[begin ROWS]

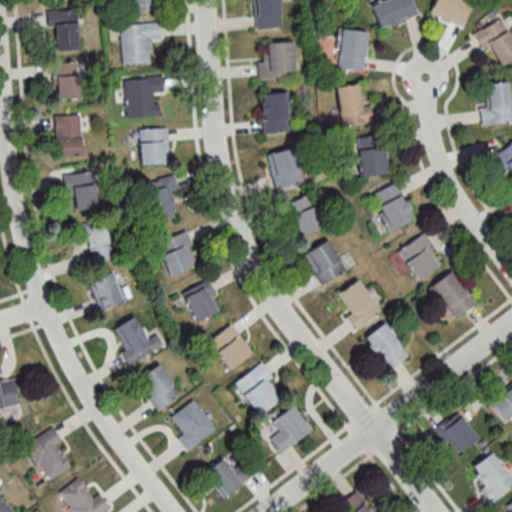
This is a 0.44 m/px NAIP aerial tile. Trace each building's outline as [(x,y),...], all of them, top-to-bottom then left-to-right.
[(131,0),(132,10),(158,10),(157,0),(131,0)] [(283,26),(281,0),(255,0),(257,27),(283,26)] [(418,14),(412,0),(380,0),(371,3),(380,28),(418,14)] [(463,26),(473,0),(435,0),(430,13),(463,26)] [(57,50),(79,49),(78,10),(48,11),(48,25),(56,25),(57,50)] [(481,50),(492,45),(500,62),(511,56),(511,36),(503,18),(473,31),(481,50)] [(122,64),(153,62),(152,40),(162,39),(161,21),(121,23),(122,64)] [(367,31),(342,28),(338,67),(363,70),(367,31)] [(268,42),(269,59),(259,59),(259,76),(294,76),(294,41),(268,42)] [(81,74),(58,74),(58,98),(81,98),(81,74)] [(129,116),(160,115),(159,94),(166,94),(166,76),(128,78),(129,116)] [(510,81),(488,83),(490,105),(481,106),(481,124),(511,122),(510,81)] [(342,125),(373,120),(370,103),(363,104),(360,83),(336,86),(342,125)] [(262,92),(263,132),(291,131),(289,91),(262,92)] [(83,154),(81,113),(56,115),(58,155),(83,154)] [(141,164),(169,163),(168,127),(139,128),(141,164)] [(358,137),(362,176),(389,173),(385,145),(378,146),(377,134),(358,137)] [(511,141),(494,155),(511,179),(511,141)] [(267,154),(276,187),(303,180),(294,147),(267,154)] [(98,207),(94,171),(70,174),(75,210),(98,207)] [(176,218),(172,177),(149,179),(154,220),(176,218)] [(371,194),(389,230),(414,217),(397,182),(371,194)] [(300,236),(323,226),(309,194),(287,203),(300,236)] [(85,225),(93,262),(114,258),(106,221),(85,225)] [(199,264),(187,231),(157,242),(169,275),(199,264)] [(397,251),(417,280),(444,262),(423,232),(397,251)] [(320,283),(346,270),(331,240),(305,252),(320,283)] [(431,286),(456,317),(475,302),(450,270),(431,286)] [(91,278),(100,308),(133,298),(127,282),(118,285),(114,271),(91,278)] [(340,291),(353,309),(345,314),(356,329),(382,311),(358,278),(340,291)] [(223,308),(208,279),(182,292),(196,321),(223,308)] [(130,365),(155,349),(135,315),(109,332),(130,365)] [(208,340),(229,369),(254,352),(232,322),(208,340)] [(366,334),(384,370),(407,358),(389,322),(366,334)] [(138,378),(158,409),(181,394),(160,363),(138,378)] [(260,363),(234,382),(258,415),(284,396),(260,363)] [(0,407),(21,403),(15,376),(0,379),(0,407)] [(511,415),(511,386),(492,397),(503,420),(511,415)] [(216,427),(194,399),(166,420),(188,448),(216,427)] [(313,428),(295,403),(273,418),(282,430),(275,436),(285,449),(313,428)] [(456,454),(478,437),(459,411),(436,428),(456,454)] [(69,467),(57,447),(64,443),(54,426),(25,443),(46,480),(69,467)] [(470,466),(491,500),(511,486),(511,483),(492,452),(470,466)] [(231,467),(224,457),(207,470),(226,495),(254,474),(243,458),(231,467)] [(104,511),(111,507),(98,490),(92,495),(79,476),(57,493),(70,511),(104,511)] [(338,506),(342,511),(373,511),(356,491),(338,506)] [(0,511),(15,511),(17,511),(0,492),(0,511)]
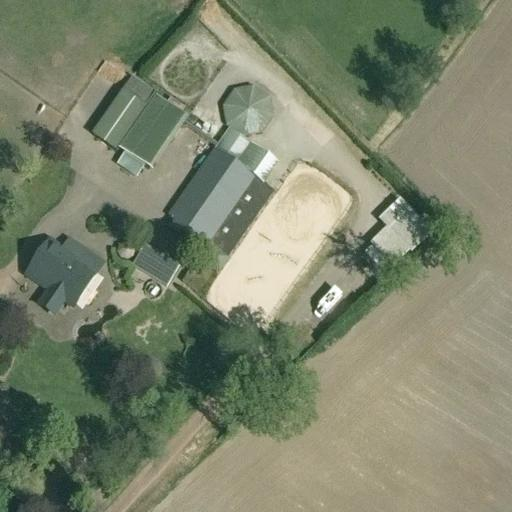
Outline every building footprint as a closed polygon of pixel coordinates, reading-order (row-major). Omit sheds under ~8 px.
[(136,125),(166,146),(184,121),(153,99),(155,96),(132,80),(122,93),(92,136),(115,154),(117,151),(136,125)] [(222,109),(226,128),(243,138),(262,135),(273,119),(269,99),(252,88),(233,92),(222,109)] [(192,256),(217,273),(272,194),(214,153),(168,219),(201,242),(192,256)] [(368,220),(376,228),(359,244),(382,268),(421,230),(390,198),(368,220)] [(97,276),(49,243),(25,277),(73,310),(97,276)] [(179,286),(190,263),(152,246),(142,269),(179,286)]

[end ROWS]
[begin ROWS]

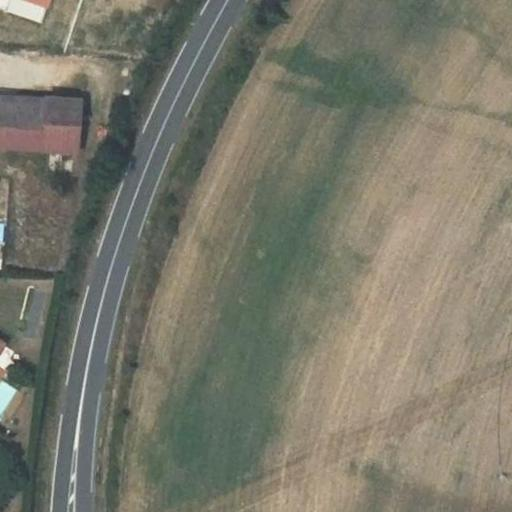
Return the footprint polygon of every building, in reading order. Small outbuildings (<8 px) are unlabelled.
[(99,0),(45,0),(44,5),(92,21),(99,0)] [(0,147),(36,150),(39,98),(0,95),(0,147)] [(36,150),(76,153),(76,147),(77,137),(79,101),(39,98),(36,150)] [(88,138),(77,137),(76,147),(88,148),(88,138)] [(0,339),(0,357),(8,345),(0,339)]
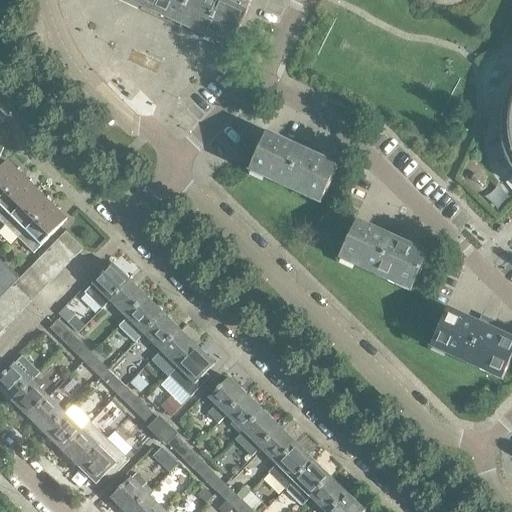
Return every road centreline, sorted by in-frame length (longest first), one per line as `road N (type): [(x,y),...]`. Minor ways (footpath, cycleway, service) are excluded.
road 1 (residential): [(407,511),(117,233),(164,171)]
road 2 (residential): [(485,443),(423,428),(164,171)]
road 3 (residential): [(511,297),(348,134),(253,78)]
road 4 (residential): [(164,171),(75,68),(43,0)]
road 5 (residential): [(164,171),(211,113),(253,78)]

[end ROWS]

** SHORT PROBLEM **
Rewrite the stretch from the line containing "Return the footprint" through the line containing "road 5 (residential): [(164,171),(211,113),(253,78)]", renaming "outbuildings" to "accessory structures" and keeping everything else identical. Omit the pictures from your answer.

** EXERCISE SOLUTION **
Return the footprint polygon of every building, in reading order. Small accessory structures (<8 px) are unlabelled.
[(99,0),(45,0),(44,5),(92,21),(99,0)] [(0,147),(36,150),(39,98),(0,95),(0,147)] [(36,150),(76,153),(76,147),(77,137),(79,101),(39,98),(36,150)] [(88,138),(77,137),(76,147),(88,148),(88,138)] [(0,339),(0,357),(8,345),(0,339)]
Return every road centreline, sorted by in-frame length (longest first), one per line as `road N (type): [(x,y),...]`. Minor ways (footpath, cycleway, service) are excluded.
road 1 (residential): [(407,511),(117,233),(164,171)]
road 2 (residential): [(485,443),(423,428),(164,171)]
road 3 (residential): [(511,297),(348,134),(253,78)]
road 4 (residential): [(164,171),(75,68),(43,0)]
road 5 (residential): [(164,171),(211,113),(253,78)]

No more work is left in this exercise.